TASK TO COMPLETE => From the line containing "red cup: [212,150,268,230] = 1 -> none = 0" down to the line containing "red goblet: [423,267,496,378]" in the records below, reproduce every line exactly, ends included, and omit all others.
-- SUPPLIED ENTRIES follows --
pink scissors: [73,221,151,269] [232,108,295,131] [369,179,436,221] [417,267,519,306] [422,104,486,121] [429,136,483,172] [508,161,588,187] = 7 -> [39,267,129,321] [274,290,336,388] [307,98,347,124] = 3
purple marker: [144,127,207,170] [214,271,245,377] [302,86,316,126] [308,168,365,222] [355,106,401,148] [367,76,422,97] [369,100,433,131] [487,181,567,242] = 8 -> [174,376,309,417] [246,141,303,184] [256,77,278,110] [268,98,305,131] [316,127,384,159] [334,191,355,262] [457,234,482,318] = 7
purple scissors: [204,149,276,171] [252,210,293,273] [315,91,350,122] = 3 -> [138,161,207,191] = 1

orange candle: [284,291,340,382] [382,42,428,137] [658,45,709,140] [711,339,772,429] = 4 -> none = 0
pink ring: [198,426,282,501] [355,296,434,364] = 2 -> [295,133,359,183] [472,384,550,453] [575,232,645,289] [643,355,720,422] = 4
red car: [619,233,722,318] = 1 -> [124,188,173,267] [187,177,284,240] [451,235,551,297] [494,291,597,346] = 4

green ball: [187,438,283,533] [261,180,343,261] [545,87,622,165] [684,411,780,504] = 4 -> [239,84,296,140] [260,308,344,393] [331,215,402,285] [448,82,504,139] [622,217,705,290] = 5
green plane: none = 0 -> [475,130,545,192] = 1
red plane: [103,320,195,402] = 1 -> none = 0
-- SUPPLIED ENTRIES concluded --
-- SUPPLIED ENTRIES follows --
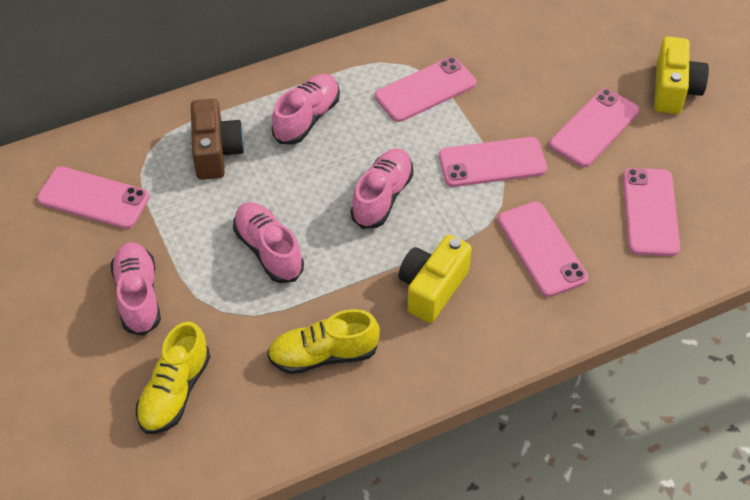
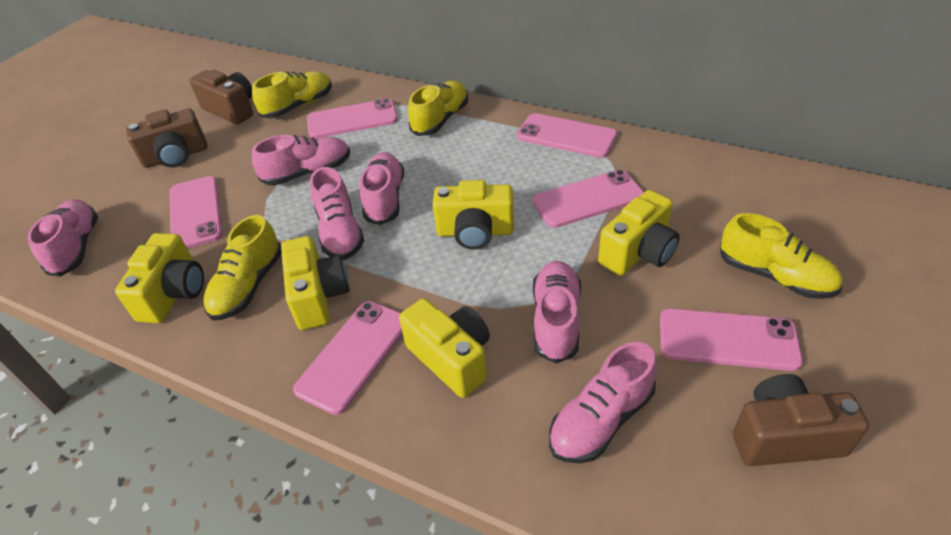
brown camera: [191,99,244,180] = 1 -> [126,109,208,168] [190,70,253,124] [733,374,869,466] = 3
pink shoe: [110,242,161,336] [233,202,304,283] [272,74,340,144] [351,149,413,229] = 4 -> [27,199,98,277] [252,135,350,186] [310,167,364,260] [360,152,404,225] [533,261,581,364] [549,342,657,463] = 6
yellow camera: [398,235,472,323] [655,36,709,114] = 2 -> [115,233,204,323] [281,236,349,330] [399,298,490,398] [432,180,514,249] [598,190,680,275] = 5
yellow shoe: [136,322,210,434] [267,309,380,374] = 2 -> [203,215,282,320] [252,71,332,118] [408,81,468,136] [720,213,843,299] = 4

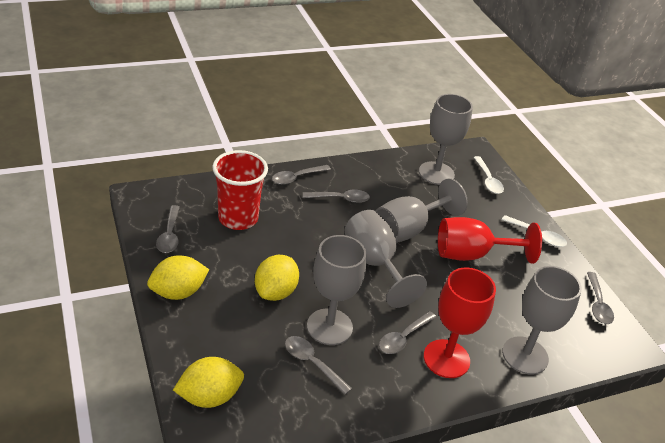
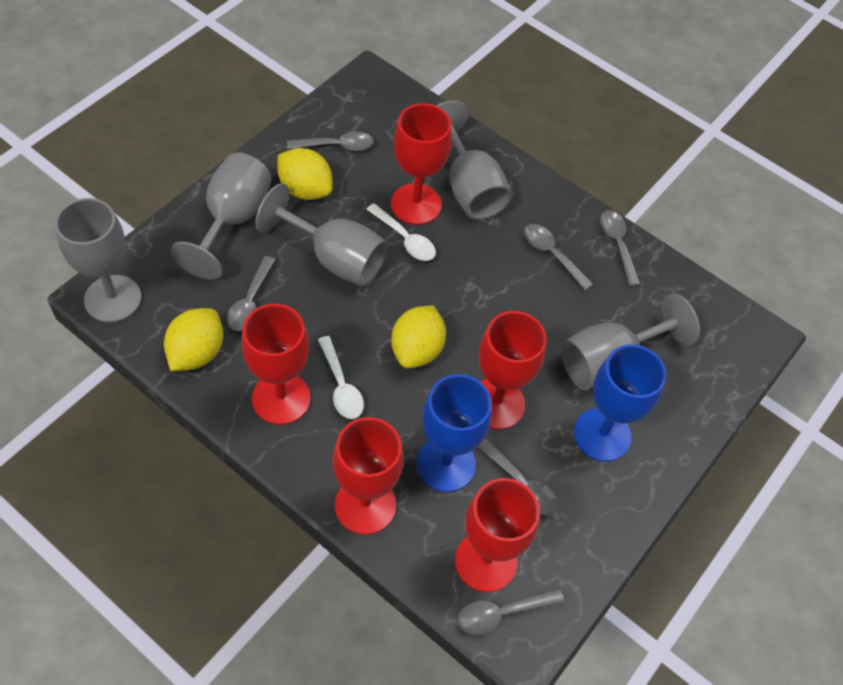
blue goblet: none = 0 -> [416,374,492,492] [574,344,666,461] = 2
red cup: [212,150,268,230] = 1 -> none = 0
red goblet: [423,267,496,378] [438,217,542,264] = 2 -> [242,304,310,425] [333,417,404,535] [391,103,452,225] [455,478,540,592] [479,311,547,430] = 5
-- SUPPLIED ENTRIES concluded --
-- SUPPLIED ENTRIES follows --
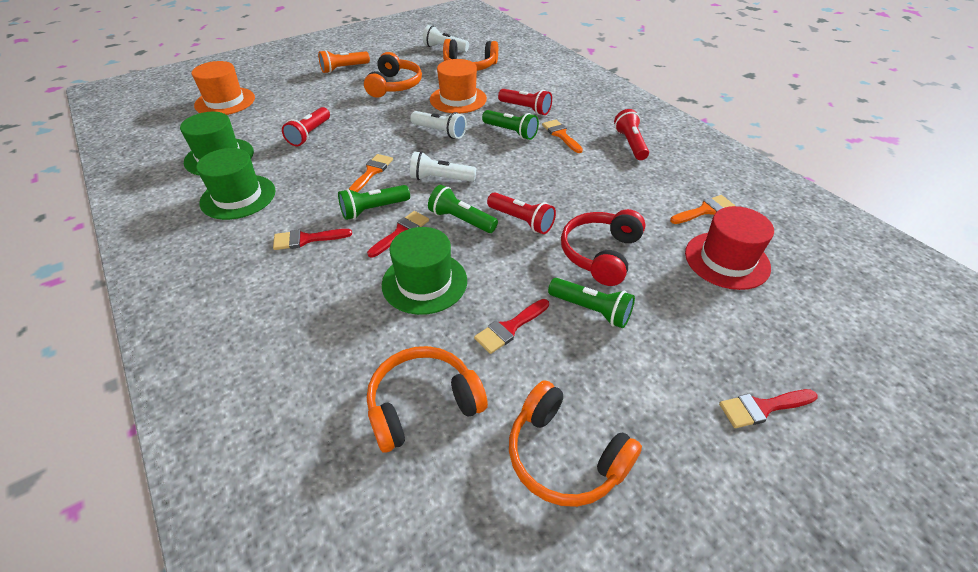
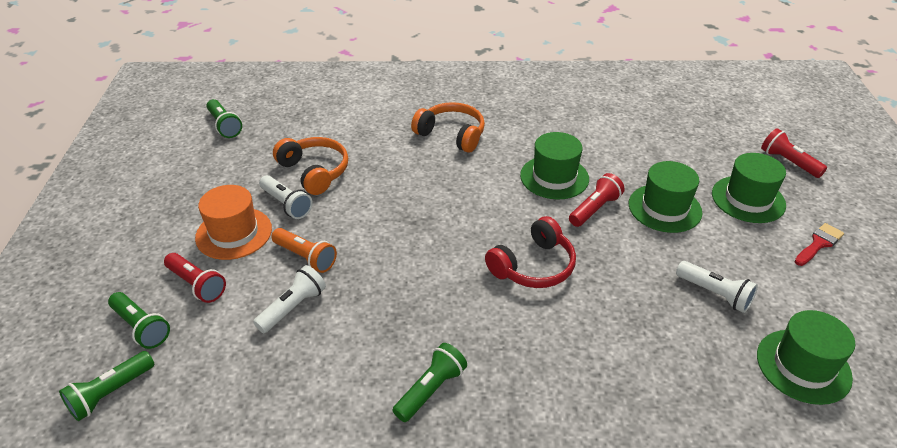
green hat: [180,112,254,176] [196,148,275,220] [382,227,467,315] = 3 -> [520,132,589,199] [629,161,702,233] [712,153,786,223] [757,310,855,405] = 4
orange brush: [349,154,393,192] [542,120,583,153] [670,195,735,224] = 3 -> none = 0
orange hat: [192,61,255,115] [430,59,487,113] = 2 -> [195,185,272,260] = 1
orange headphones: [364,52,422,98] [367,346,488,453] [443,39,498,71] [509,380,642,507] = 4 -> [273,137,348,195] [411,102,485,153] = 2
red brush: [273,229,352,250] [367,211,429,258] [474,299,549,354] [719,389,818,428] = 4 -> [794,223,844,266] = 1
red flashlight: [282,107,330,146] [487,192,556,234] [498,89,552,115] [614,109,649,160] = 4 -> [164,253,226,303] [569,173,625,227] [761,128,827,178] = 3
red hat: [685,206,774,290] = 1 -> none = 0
-- SUPPLIED ENTRIES concluded --
OUTPUT FOR THIS TASK =>
red cup: [212,150,268,230] = 1 -> none = 0
red goblet: [423,267,496,378] [438,217,542,264] = 2 -> [242,304,310,425] [333,417,404,535] [391,103,452,225] [455,478,540,592] [479,311,547,430] = 5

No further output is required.